* _Dataset entries_
= = = =

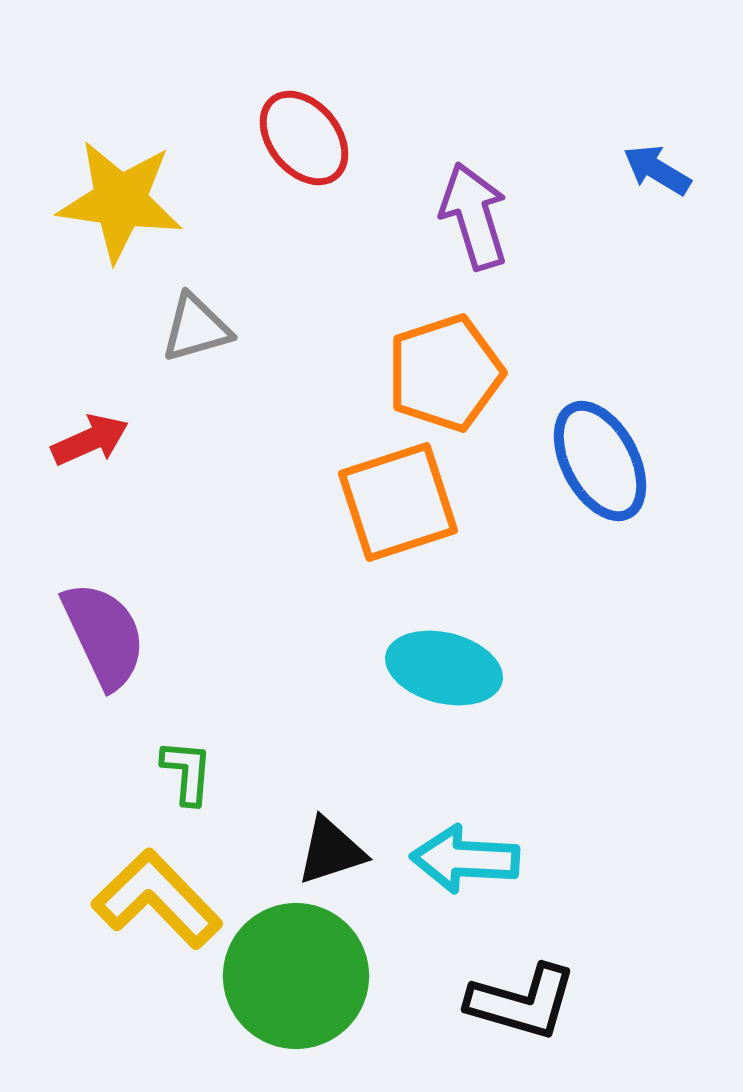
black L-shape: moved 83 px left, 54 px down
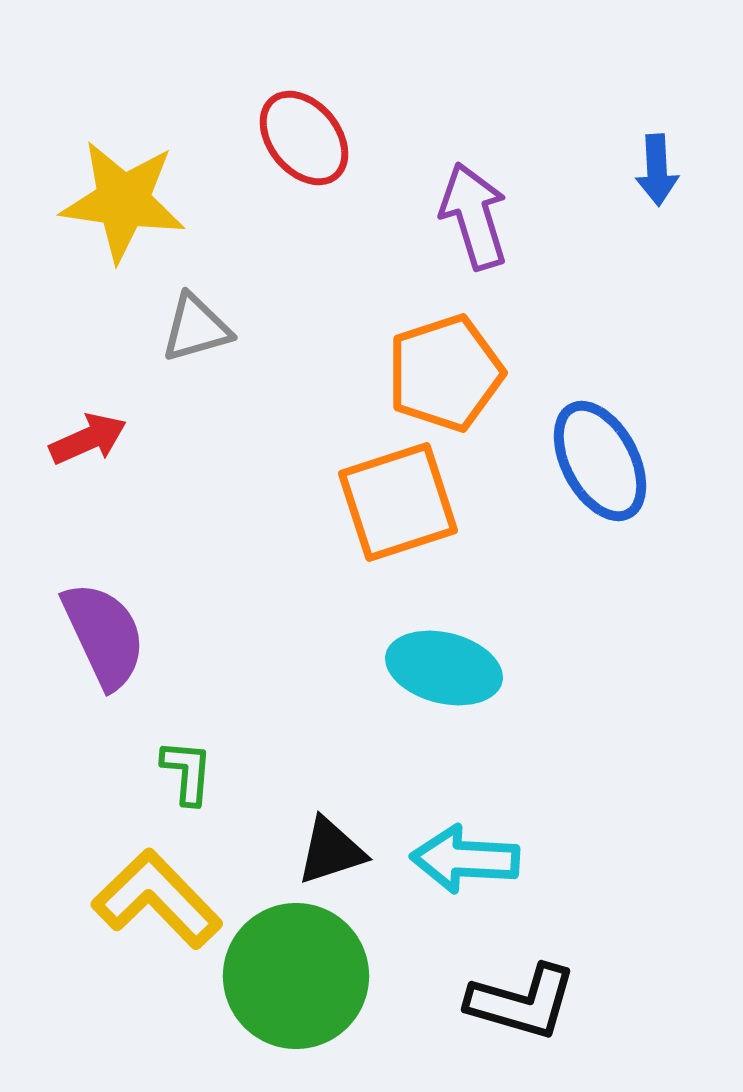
blue arrow: rotated 124 degrees counterclockwise
yellow star: moved 3 px right
red arrow: moved 2 px left, 1 px up
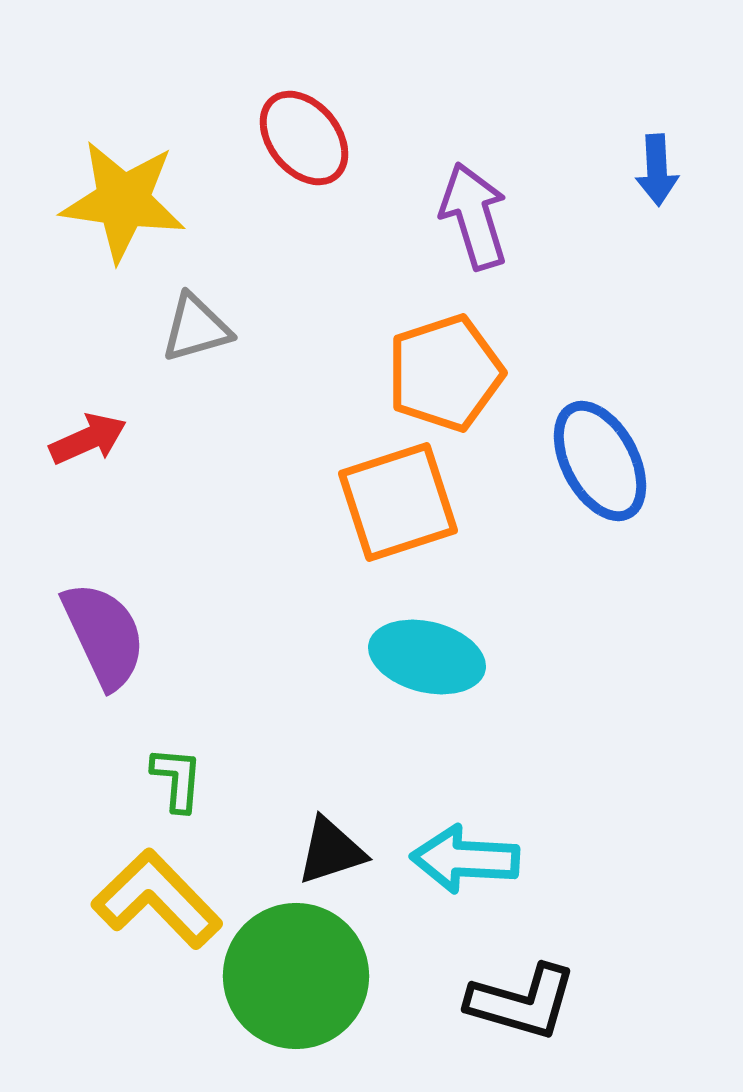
cyan ellipse: moved 17 px left, 11 px up
green L-shape: moved 10 px left, 7 px down
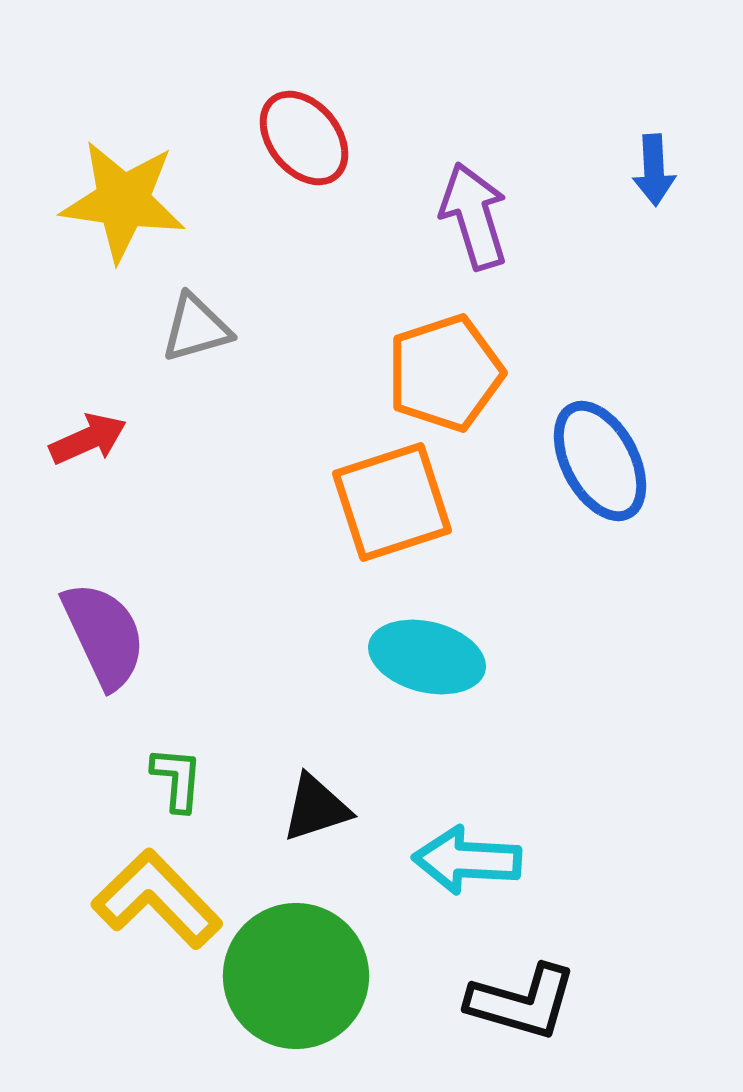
blue arrow: moved 3 px left
orange square: moved 6 px left
black triangle: moved 15 px left, 43 px up
cyan arrow: moved 2 px right, 1 px down
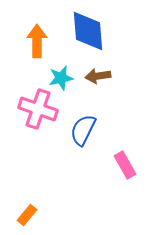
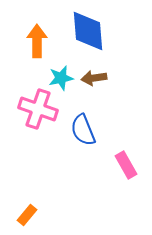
brown arrow: moved 4 px left, 2 px down
blue semicircle: rotated 48 degrees counterclockwise
pink rectangle: moved 1 px right
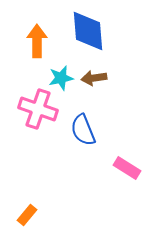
pink rectangle: moved 1 px right, 3 px down; rotated 28 degrees counterclockwise
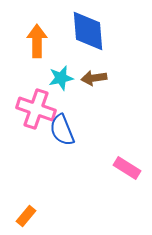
pink cross: moved 2 px left
blue semicircle: moved 21 px left
orange rectangle: moved 1 px left, 1 px down
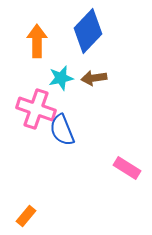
blue diamond: rotated 48 degrees clockwise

= = = =

* _Required work_
Retype every line of the records above word for word, omitting the pictures.

* _Written response_
black L-shape: moved 83 px left, 54 px down
blue arrow: rotated 124 degrees counterclockwise
yellow star: moved 3 px right
red arrow: moved 2 px left, 1 px up
cyan ellipse: moved 17 px left, 11 px up
green L-shape: moved 10 px left, 7 px down
blue arrow: moved 3 px left
orange square: moved 6 px left
black triangle: moved 15 px left, 43 px up
cyan arrow: moved 2 px right, 1 px down
brown arrow: moved 4 px left, 2 px down
blue semicircle: rotated 48 degrees counterclockwise
pink rectangle: moved 1 px right
pink rectangle: moved 1 px right, 3 px down; rotated 28 degrees counterclockwise
pink cross: moved 2 px left
blue semicircle: moved 21 px left
orange rectangle: moved 1 px left, 1 px down
blue diamond: rotated 48 degrees clockwise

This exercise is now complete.